(Coordinate-based object records)
# # # # # # #

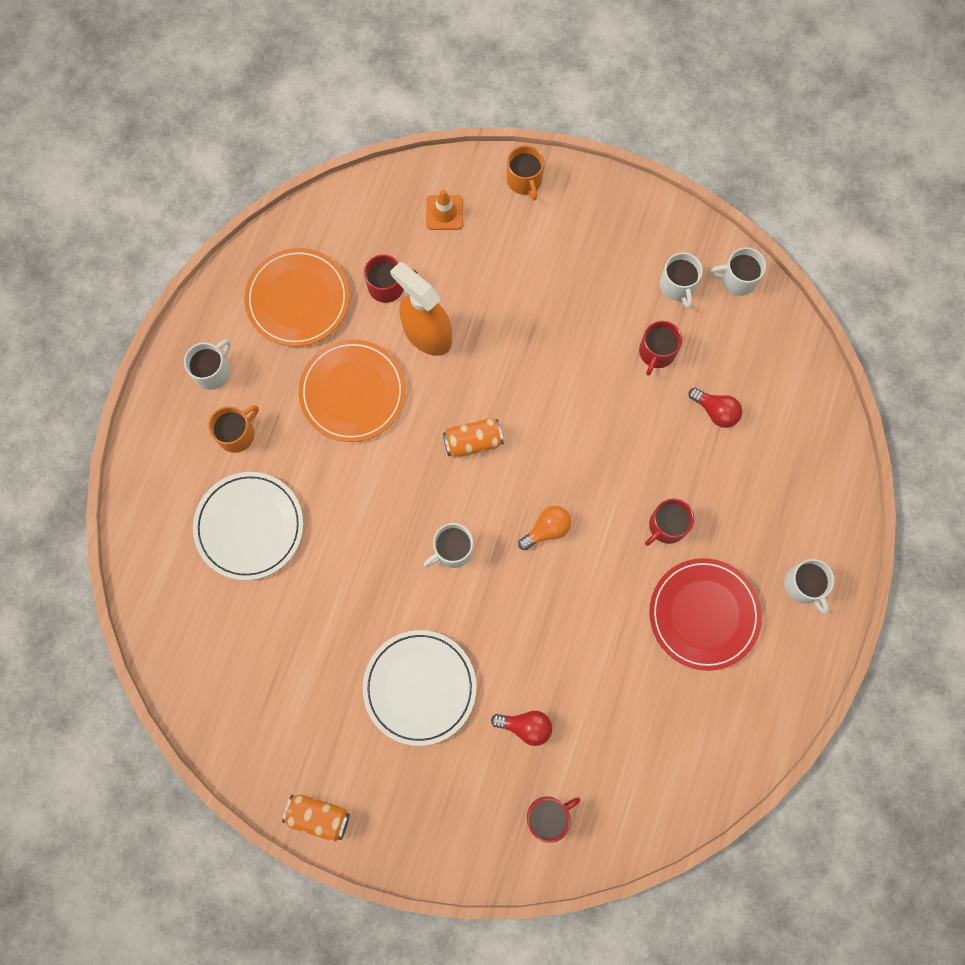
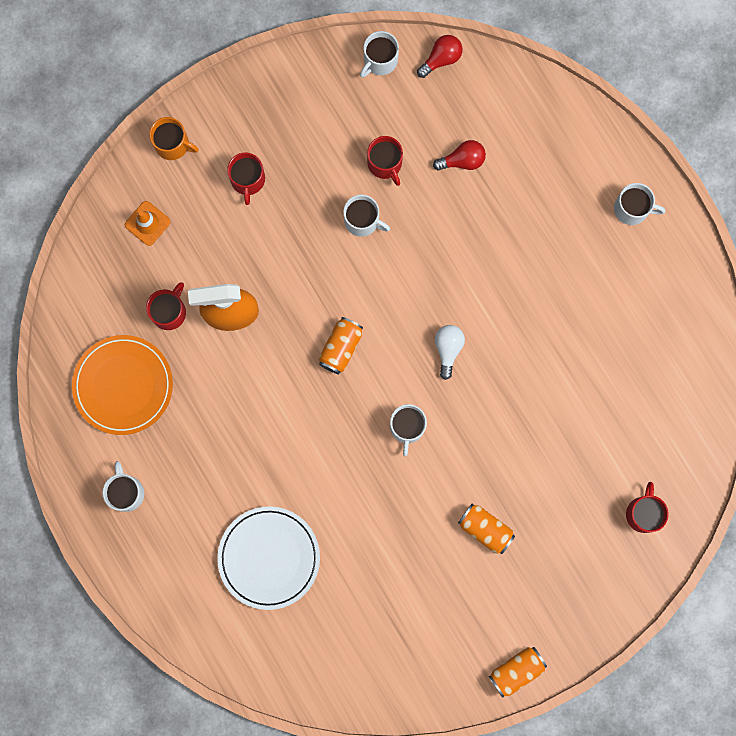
camera: 50 degrees left, 5 degrees up
(237, 433) = (190, 512): orange mug -> none
(352, 392) = (230, 403): orange plate -> none
(420, 687) = (485, 529): white plate -> orange can
(525, 726) = (571, 478): red light bulb -> red light bulb (441, 59)
(547, 529) = (448, 349): orange light bulb -> white light bulb
(666, 526) = (514, 265): red mug -> red mug (247, 180)
(677, 285) = (348, 106): white mug -> white mug (362, 220)
(704, 614) = (596, 293): red plate -> none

# # # # # # #

• **What to do**: Please repeat all of the data exactly as it stands, leaving the pictures out.

• **Output of the exercise**:
camera: 50 degrees left, 5 degrees up
(237, 433) = (190, 512): orange mug -> none
(352, 392) = (230, 403): orange plate -> none
(420, 687) = (485, 529): white plate -> orange can
(525, 726) = (571, 478): red light bulb -> red light bulb (441, 59)
(547, 529) = (448, 349): orange light bulb -> white light bulb
(666, 526) = (514, 265): red mug -> red mug (247, 180)
(677, 285) = (348, 106): white mug -> white mug (362, 220)
(704, 614) = (596, 293): red plate -> none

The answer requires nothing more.